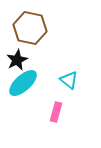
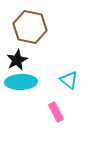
brown hexagon: moved 1 px up
cyan ellipse: moved 2 px left, 1 px up; rotated 40 degrees clockwise
pink rectangle: rotated 42 degrees counterclockwise
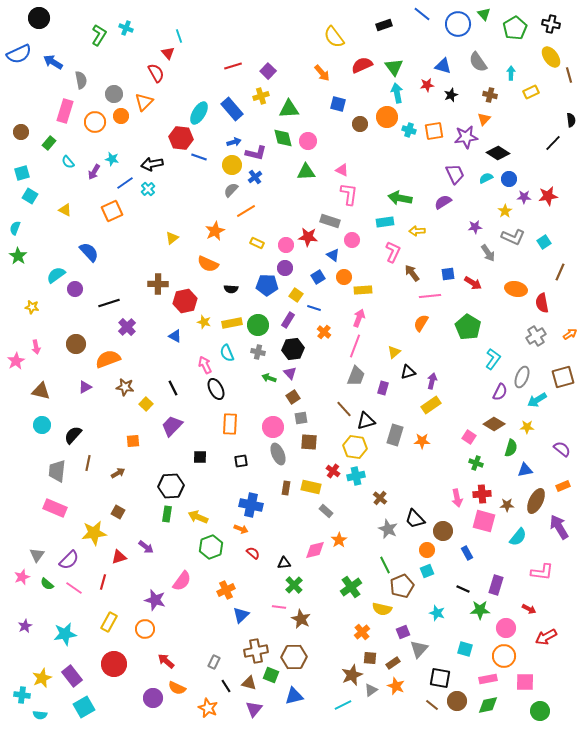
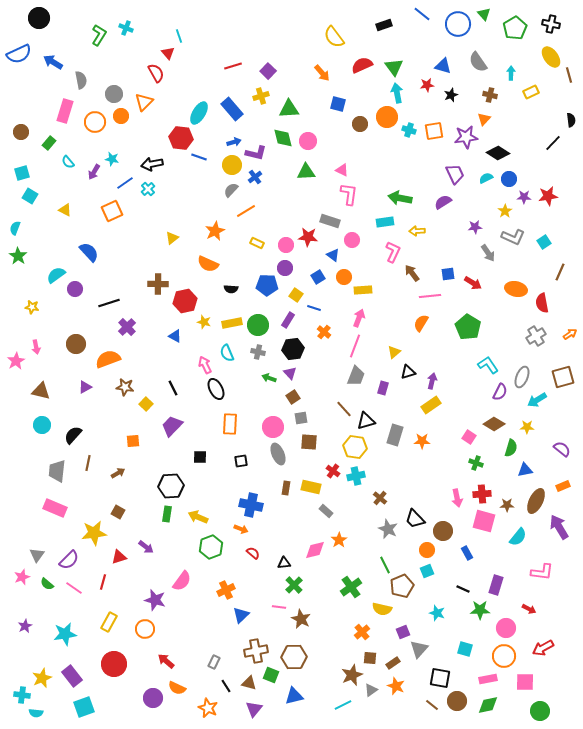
cyan L-shape at (493, 359): moved 5 px left, 6 px down; rotated 70 degrees counterclockwise
red arrow at (546, 637): moved 3 px left, 11 px down
cyan square at (84, 707): rotated 10 degrees clockwise
cyan semicircle at (40, 715): moved 4 px left, 2 px up
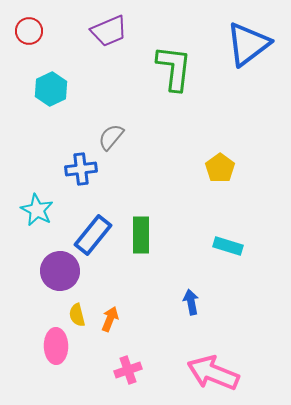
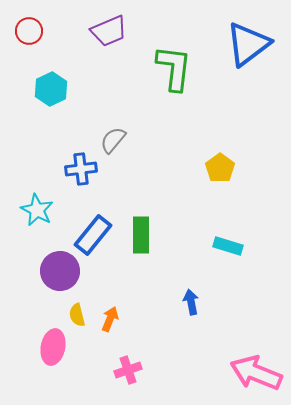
gray semicircle: moved 2 px right, 3 px down
pink ellipse: moved 3 px left, 1 px down; rotated 12 degrees clockwise
pink arrow: moved 43 px right
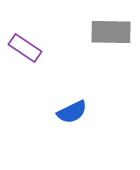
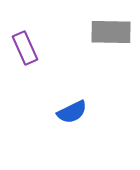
purple rectangle: rotated 32 degrees clockwise
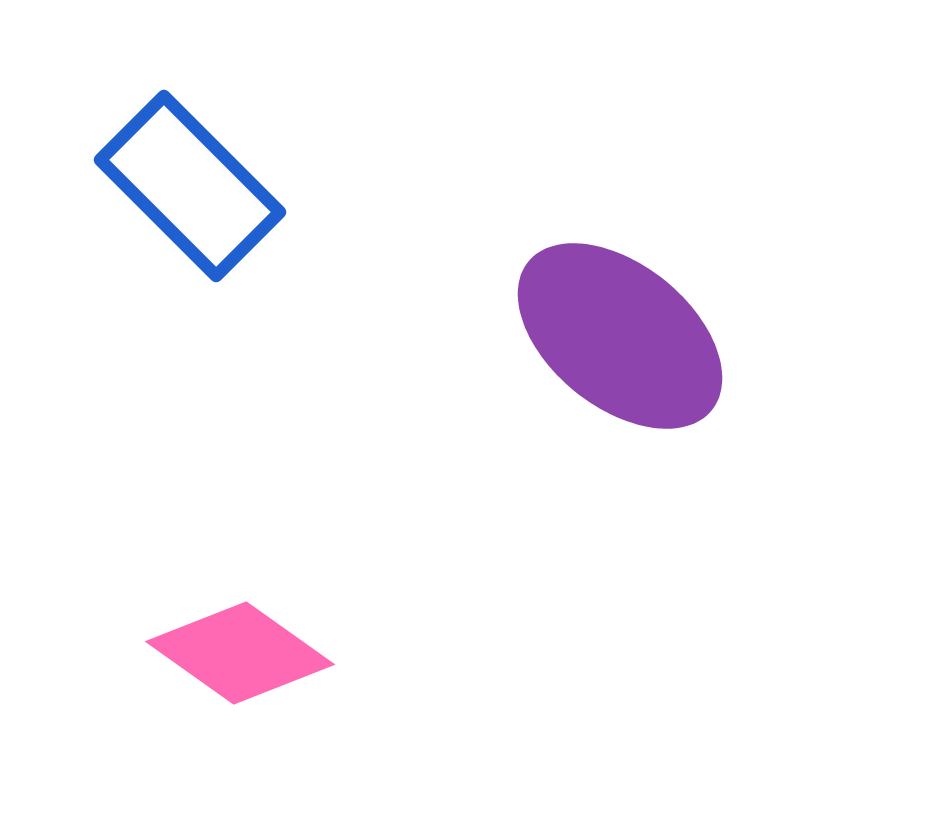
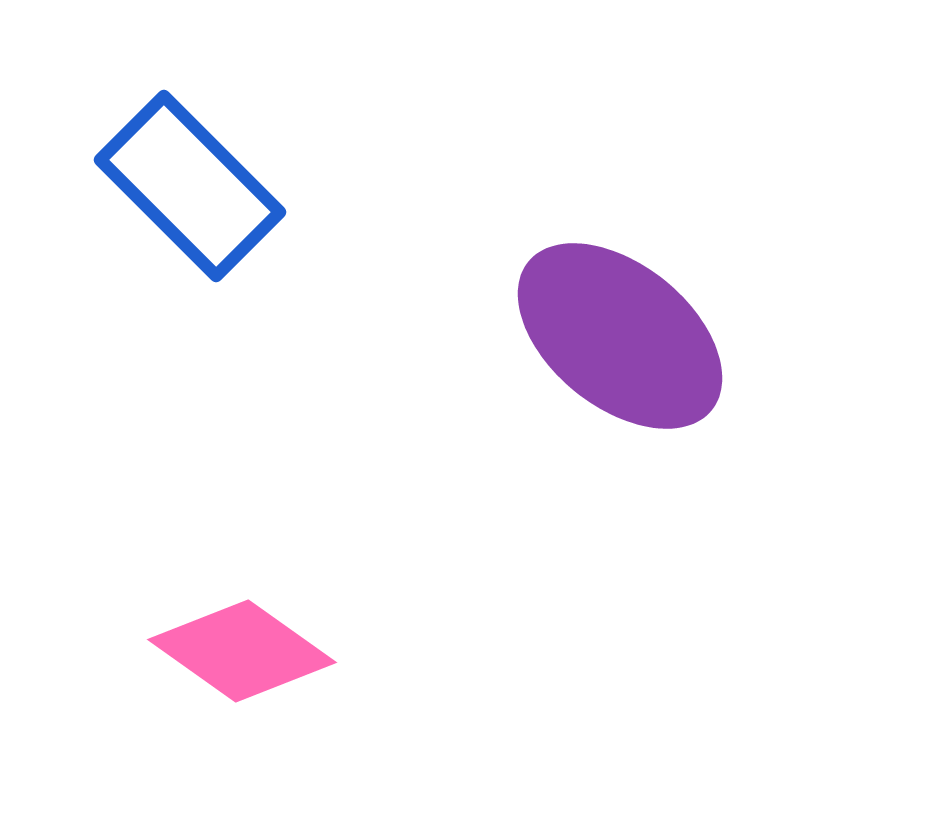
pink diamond: moved 2 px right, 2 px up
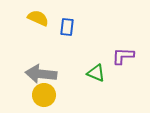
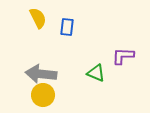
yellow semicircle: rotated 40 degrees clockwise
yellow circle: moved 1 px left
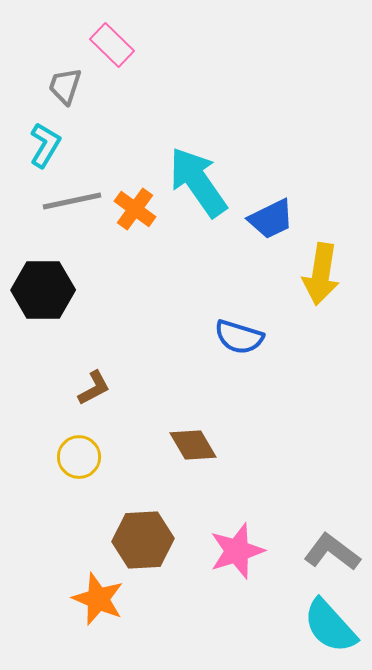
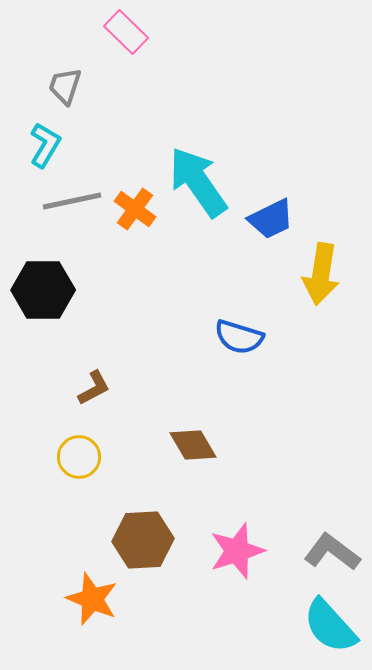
pink rectangle: moved 14 px right, 13 px up
orange star: moved 6 px left
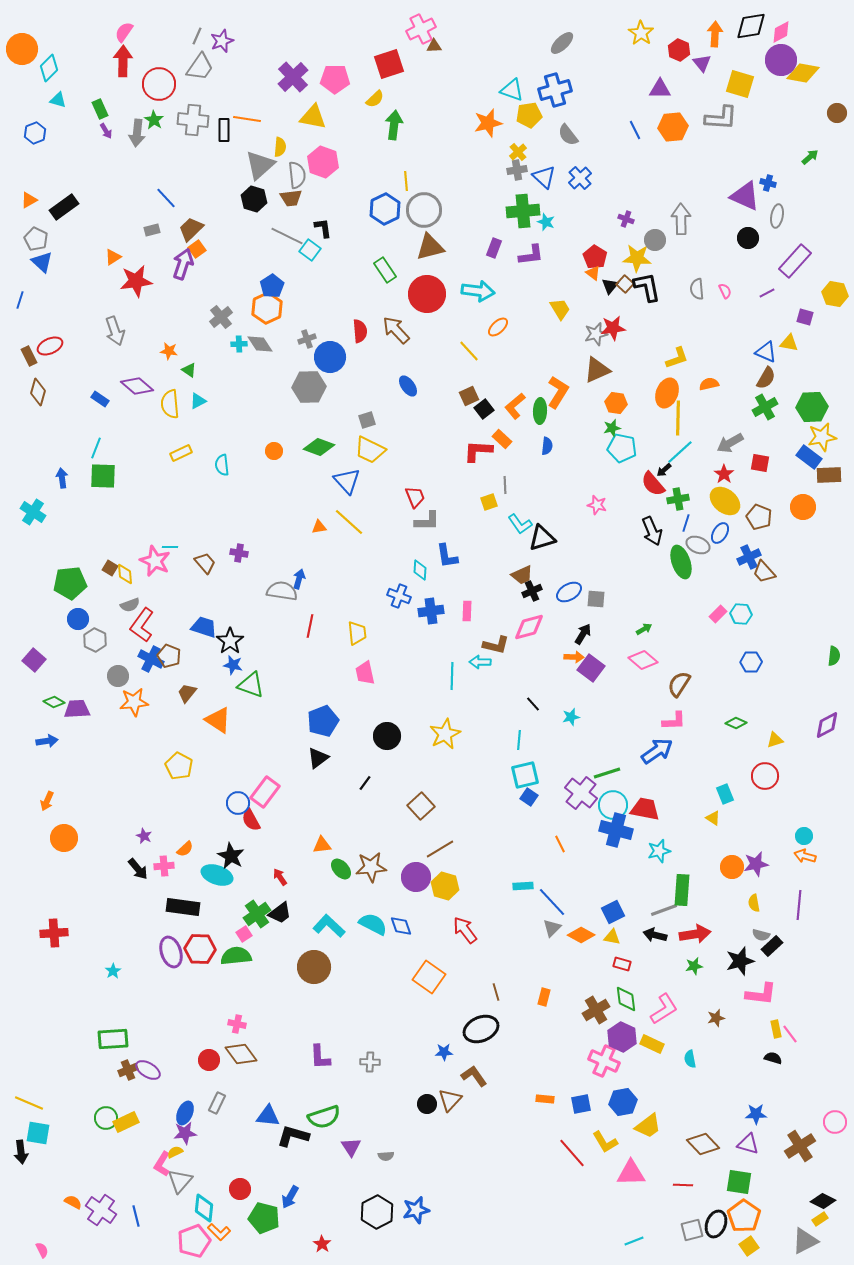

☆ ☆ ☆ ☆

## Problem:
Set down exactly, and only, the lines from the one containing "pink arrow: moved 43 px right" through the last line of the entries. Pictures do not belong in the copy.

## Problem solution:
pink arrow: moved 43 px right
purple rectangle: rotated 32 degrees clockwise
pink diamond: moved 2 px right, 2 px up
yellow semicircle: rotated 40 degrees clockwise
yellow circle: moved 1 px left
pink rectangle: moved 14 px right, 13 px up
orange star: moved 6 px left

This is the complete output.